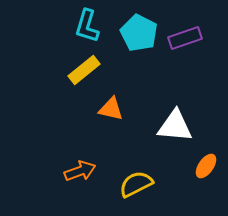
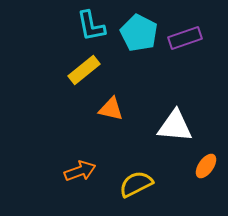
cyan L-shape: moved 4 px right; rotated 28 degrees counterclockwise
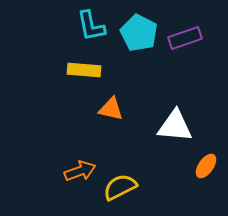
yellow rectangle: rotated 44 degrees clockwise
yellow semicircle: moved 16 px left, 3 px down
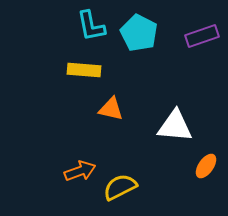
purple rectangle: moved 17 px right, 2 px up
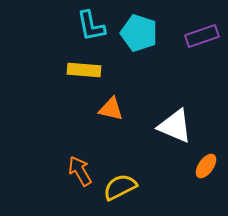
cyan pentagon: rotated 9 degrees counterclockwise
white triangle: rotated 18 degrees clockwise
orange arrow: rotated 100 degrees counterclockwise
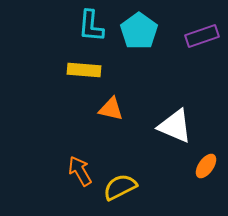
cyan L-shape: rotated 16 degrees clockwise
cyan pentagon: moved 2 px up; rotated 18 degrees clockwise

====

▶ **WORK INSTRUCTIONS**:
Rewrite all of these lines, substituting "teal" for every "cyan" and keeping everything else the same, and leave the pictures out.

▶ **FINISHED EXERCISE**:
teal L-shape: moved 4 px right; rotated 28 degrees counterclockwise
yellow rectangle: rotated 44 degrees clockwise
yellow semicircle: moved 16 px left, 3 px down
purple rectangle: moved 17 px right, 2 px up
teal pentagon: rotated 9 degrees counterclockwise
white triangle: rotated 18 degrees clockwise
orange arrow: rotated 100 degrees counterclockwise
teal L-shape: rotated 16 degrees clockwise
teal pentagon: moved 2 px up; rotated 18 degrees clockwise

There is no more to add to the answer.